#### [How to complete this task]
Could you copy the data that follows exactly as written, but drop the pictures?

#### [Data provided]
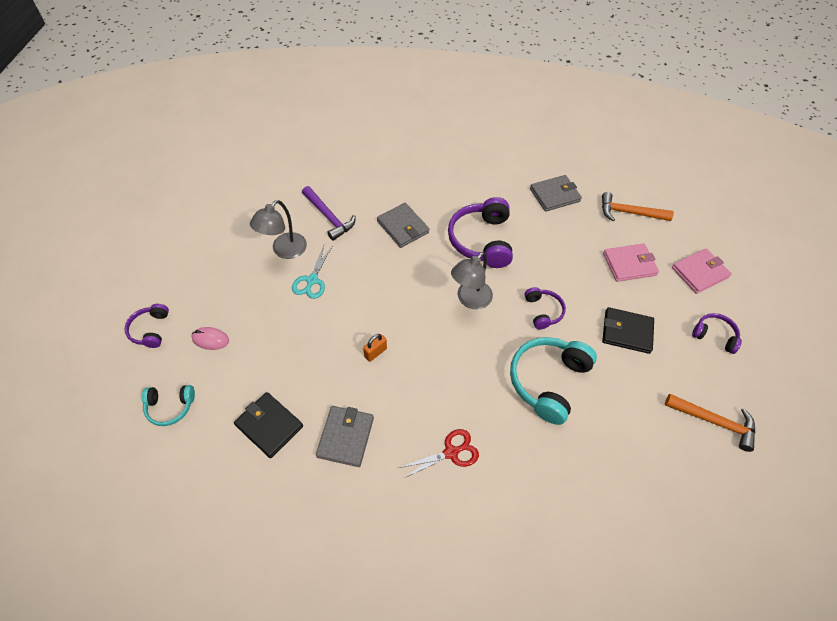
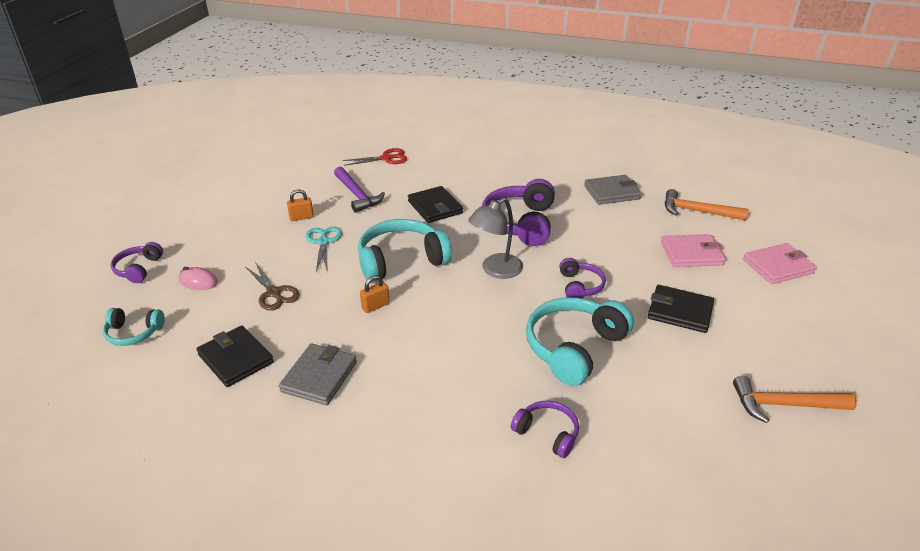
camera: 10 degrees right, 20 degrees down
(283, 346) = (274, 293): none -> brown scissors
(284, 251) = (301, 217): grey lamp -> orange padlock
(312, 280) = (323, 242): turquoise scissors -> turquoise scissors turned 150 degrees clockwise
(386, 296) = (401, 260): none -> turquoise headphones
(403, 227) = (435, 207): grey wallet -> black wallet
(451, 452) = (440, 403): red scissors -> red scissors (386, 158)
(714, 335) = (791, 323): purple headphones -> purple headphones (547, 433)
(714, 422) = (784, 405): orange hammer -> orange hammer turned 150 degrees clockwise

#### [Worked solution]
camera: 10 degrees right, 20 degrees down
(283, 346) = (274, 293): none -> brown scissors
(284, 251) = (301, 217): grey lamp -> orange padlock
(312, 280) = (323, 242): turquoise scissors -> turquoise scissors turned 150 degrees clockwise
(386, 296) = (401, 260): none -> turquoise headphones
(403, 227) = (435, 207): grey wallet -> black wallet
(451, 452) = (440, 403): red scissors -> red scissors (386, 158)
(714, 335) = (791, 323): purple headphones -> purple headphones (547, 433)
(714, 422) = (784, 405): orange hammer -> orange hammer turned 150 degrees clockwise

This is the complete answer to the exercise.